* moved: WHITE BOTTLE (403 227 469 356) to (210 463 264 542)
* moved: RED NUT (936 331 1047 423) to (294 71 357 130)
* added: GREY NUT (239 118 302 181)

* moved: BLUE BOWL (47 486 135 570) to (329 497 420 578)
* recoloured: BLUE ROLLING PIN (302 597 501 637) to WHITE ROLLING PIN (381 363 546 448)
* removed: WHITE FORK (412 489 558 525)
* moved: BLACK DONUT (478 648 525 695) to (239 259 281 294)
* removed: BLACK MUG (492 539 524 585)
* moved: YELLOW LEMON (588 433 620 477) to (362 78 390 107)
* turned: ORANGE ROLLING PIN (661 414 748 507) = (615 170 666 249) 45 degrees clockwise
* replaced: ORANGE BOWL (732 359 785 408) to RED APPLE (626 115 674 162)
******************************
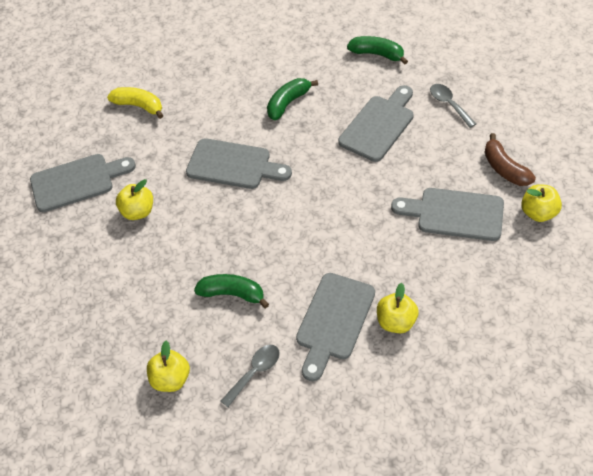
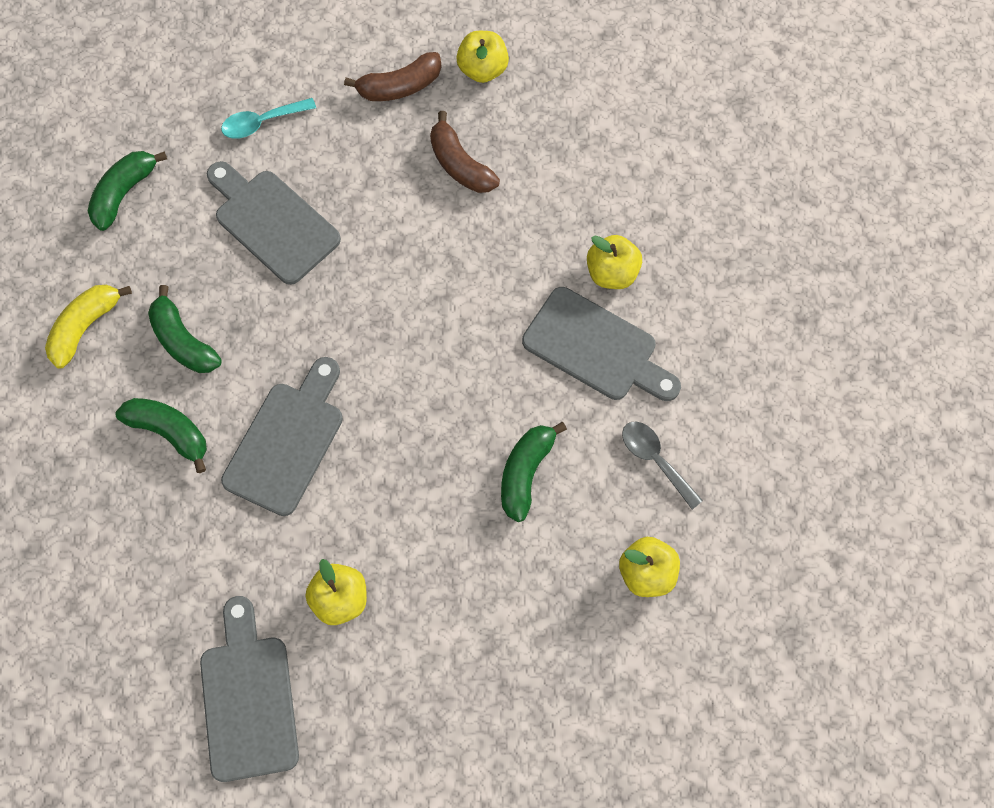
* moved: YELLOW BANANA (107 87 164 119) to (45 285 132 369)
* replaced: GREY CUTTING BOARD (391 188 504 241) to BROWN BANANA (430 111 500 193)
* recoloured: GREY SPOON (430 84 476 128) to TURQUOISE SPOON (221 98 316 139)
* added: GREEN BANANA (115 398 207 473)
******************************
• BRIEF
Please write out, exactly as they appear above, only the lines in the stretch from the line with "463 264 542)" through the line with "71 357 130)".

• OUTPUT OF THE EXERCISE
* moved: WHITE BOTTLE (403 227 469 356) to (210 463 264 542)
* moved: RED NUT (936 331 1047 423) to (294 71 357 130)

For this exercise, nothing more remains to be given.